» **About this exercise**: Would you please transcribe the records below from the line with "black rectangle: (135, 168)" through their final line, exactly and with no other lines?

» **Extracted data**:
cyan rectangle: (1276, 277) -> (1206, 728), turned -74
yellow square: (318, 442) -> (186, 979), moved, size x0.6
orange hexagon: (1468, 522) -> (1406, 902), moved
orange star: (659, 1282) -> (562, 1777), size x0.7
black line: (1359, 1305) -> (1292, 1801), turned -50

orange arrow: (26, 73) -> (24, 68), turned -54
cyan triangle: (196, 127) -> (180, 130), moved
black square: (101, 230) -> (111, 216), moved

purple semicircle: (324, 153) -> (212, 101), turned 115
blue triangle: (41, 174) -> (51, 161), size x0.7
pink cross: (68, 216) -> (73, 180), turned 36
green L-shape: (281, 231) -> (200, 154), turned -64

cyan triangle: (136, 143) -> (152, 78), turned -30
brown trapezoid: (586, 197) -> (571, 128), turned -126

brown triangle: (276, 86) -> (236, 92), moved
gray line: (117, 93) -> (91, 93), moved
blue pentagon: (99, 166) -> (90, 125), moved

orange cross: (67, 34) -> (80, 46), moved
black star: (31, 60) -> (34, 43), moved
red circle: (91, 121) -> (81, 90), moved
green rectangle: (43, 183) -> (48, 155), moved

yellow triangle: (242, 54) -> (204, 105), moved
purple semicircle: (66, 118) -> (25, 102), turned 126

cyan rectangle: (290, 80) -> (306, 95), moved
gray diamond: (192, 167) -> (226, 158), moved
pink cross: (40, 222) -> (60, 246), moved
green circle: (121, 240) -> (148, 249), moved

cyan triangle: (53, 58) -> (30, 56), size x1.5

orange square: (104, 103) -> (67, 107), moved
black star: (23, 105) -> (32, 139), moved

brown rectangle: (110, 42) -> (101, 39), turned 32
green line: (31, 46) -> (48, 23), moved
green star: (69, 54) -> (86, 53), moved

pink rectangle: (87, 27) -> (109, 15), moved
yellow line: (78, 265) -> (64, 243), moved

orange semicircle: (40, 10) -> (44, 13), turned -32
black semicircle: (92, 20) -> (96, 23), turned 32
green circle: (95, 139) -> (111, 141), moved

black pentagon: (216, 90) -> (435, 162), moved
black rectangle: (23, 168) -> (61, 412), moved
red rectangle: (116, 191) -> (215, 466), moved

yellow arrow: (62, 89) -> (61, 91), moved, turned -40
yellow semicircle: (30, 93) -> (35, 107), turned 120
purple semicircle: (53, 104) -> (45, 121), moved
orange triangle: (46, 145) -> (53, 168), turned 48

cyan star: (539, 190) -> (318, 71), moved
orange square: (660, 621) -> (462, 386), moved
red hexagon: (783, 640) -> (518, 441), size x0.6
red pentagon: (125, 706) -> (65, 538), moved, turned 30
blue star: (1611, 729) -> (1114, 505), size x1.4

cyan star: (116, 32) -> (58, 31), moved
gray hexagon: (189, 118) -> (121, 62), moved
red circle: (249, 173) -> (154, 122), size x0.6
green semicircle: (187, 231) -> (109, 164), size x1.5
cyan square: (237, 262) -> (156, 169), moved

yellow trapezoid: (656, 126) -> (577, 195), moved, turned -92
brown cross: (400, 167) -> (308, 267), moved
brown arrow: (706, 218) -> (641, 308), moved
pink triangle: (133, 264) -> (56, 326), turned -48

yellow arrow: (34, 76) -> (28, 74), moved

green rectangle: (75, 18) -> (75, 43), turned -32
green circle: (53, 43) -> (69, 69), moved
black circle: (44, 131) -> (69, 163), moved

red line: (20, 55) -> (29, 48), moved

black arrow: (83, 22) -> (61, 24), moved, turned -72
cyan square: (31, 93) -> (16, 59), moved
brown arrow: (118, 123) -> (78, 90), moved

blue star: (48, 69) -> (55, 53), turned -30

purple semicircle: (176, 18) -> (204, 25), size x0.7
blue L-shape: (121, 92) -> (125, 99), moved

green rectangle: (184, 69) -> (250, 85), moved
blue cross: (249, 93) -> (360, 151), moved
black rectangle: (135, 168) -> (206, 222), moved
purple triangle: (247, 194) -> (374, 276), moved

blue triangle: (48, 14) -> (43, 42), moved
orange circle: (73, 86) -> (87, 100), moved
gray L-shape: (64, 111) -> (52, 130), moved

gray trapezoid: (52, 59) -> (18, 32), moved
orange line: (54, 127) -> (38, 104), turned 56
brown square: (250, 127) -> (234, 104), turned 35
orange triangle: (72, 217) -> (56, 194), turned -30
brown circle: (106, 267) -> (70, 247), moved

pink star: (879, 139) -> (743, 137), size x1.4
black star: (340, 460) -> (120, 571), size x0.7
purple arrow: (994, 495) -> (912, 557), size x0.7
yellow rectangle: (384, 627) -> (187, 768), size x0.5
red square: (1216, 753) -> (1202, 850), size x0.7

» **Worked solution**:
black rectangle: (135, 168) -> (206, 222), moved
purple triangle: (247, 194) -> (374, 276), moved

blue triangle: (48, 14) -> (43, 42), moved
orange circle: (73, 86) -> (87, 100), moved
gray L-shape: (64, 111) -> (52, 130), moved

gray trapezoid: (52, 59) -> (18, 32), moved
orange line: (54, 127) -> (38, 104), turned 56
brown square: (250, 127) -> (234, 104), turned 35
orange triangle: (72, 217) -> (56, 194), turned -30
brown circle: (106, 267) -> (70, 247), moved

pink star: (879, 139) -> (743, 137), size x1.4
black star: (340, 460) -> (120, 571), size x0.7
purple arrow: (994, 495) -> (912, 557), size x0.7
yellow rectangle: (384, 627) -> (187, 768), size x0.5
red square: (1216, 753) -> (1202, 850), size x0.7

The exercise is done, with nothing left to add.